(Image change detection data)
********

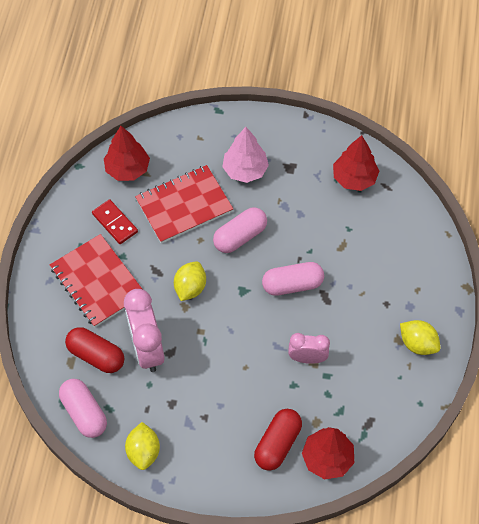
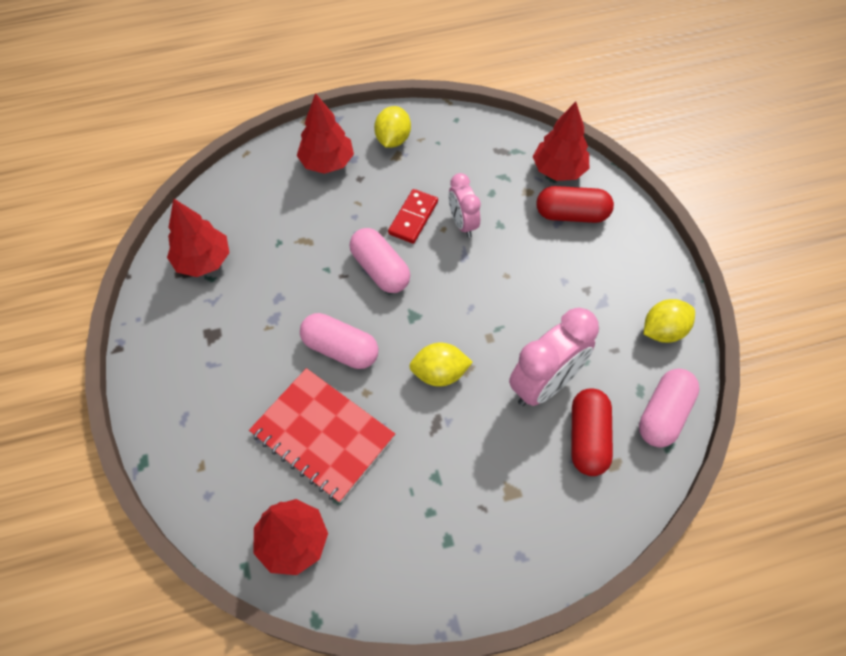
camera: 115 degrees left, 0 degrees up
(98, 282) = (489, 489): red notebook -> none
(115, 223) = (390, 513): red domino -> red domino (413, 218)
(245, 170) = (236, 384): pink tree -> none
(413, 286) = (327, 162): none -> red tree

********

Every entry above is to be repeated word for word, with all pictures omitted.

camera: 115 degrees left, 0 degrees up
(98, 282) = (489, 489): red notebook -> none
(115, 223) = (390, 513): red domino -> red domino (413, 218)
(245, 170) = (236, 384): pink tree -> none
(413, 286) = (327, 162): none -> red tree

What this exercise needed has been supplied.